* _Task brief_: Output all of the data below without changing a word, and exclude the pictures.

* _Input data_:
★ ★ ★

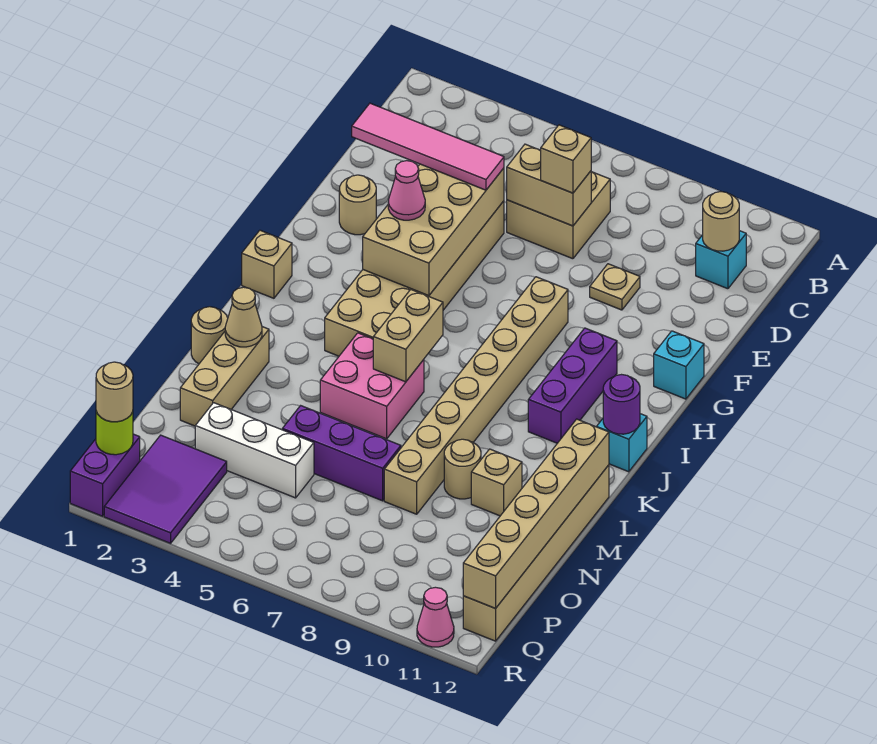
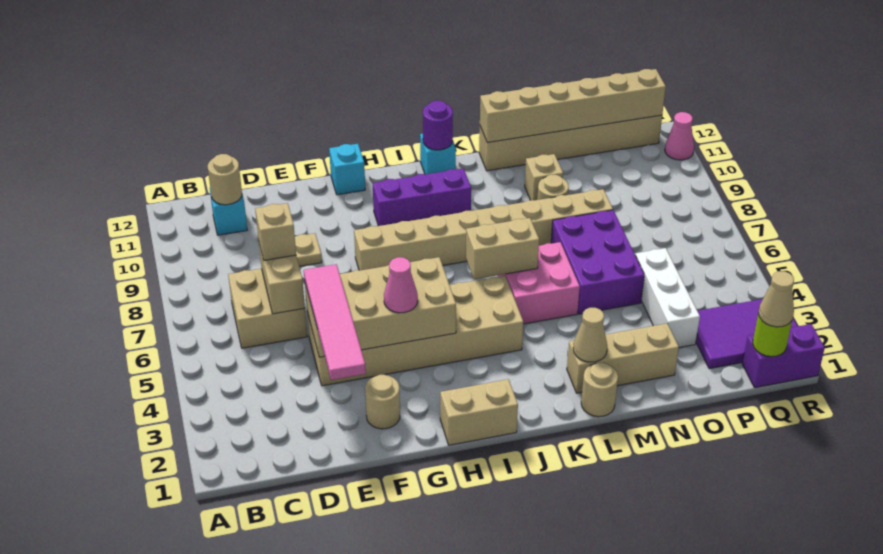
tan brick I1 level 1 -> tan brick H1:I1 level 1
purple brick N5:N7 level 1 -> purple brick M5:N7 level 1
tan round brick Q1 level 3 -> tan cone Q1 level 3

★ ★ ★

* _Answer to this task_:
tan brick I1 level 1 -> tan brick H1:I1 level 1
purple brick N5:N7 level 1 -> purple brick M5:N7 level 1
tan round brick Q1 level 3 -> tan cone Q1 level 3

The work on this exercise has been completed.